Segment Start: STUDY MATERIAL
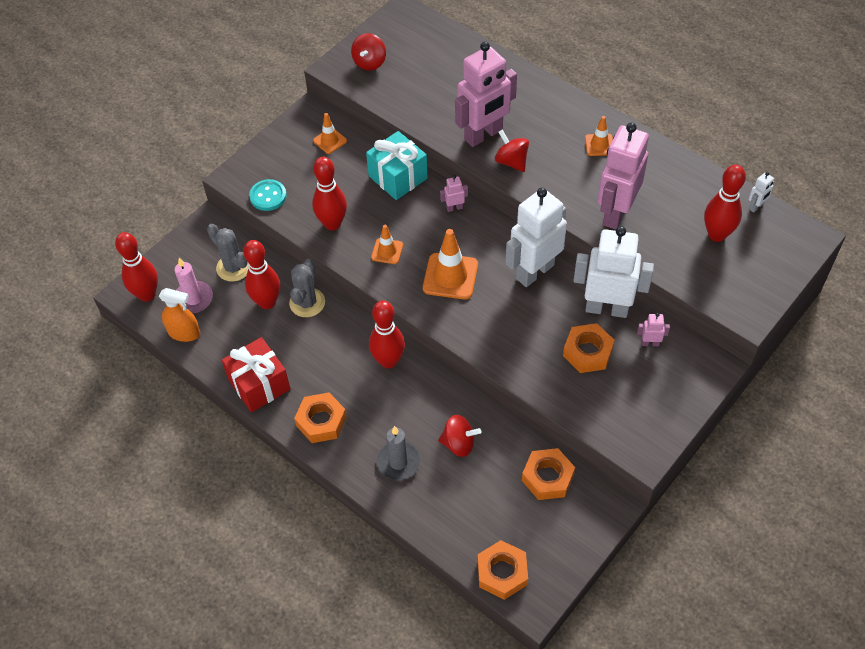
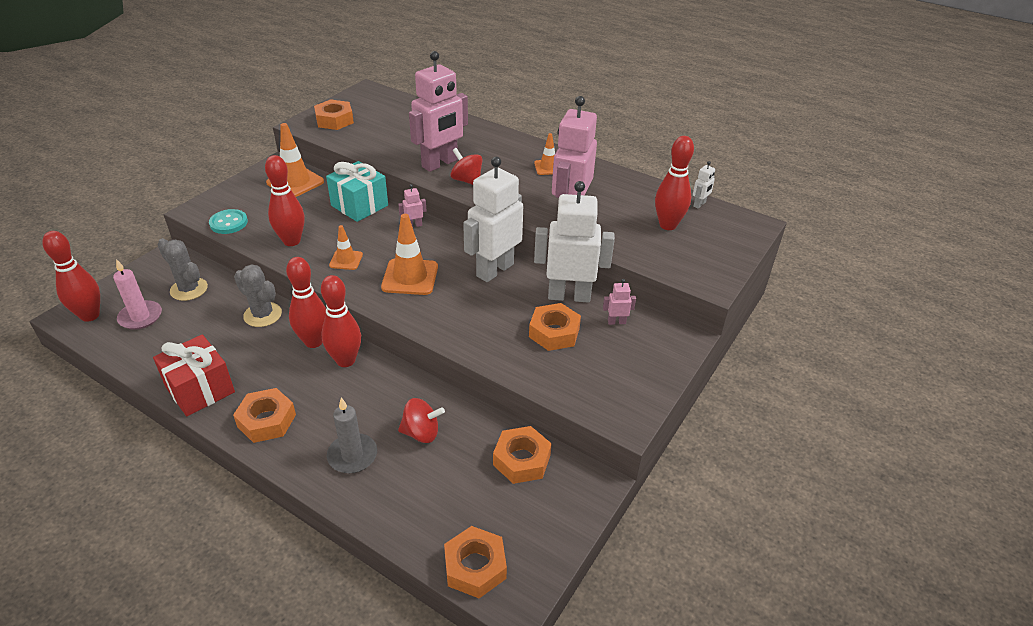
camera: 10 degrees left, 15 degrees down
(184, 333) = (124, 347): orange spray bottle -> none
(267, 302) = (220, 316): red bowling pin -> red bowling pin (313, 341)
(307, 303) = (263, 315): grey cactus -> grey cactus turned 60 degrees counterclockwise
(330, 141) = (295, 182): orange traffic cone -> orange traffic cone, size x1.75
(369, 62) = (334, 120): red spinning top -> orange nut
Segment End: STUDY MATERIAL
Segment Start: STUDY MATERIAL
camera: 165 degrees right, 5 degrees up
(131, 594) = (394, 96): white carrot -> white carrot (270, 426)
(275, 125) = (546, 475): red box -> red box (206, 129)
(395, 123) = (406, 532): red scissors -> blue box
Segment End: STUDY MATERIAL
Segment Start: STUDY MATERIAL
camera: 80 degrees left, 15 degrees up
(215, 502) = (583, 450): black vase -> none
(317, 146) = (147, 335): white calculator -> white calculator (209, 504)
Segment End: STUDY MATERIAL
- ACTION ITEM: Within the material above, transcribe exactly the lines that run from the line holding "(215, 502) = (583, 450): black vase -> none" through the line holding "(317, 146) = (147, 335): white".

- RESPONSE BOX:
(215, 502) = (583, 450): black vase -> none
(317, 146) = (147, 335): white calculator -> white calculator (209, 504)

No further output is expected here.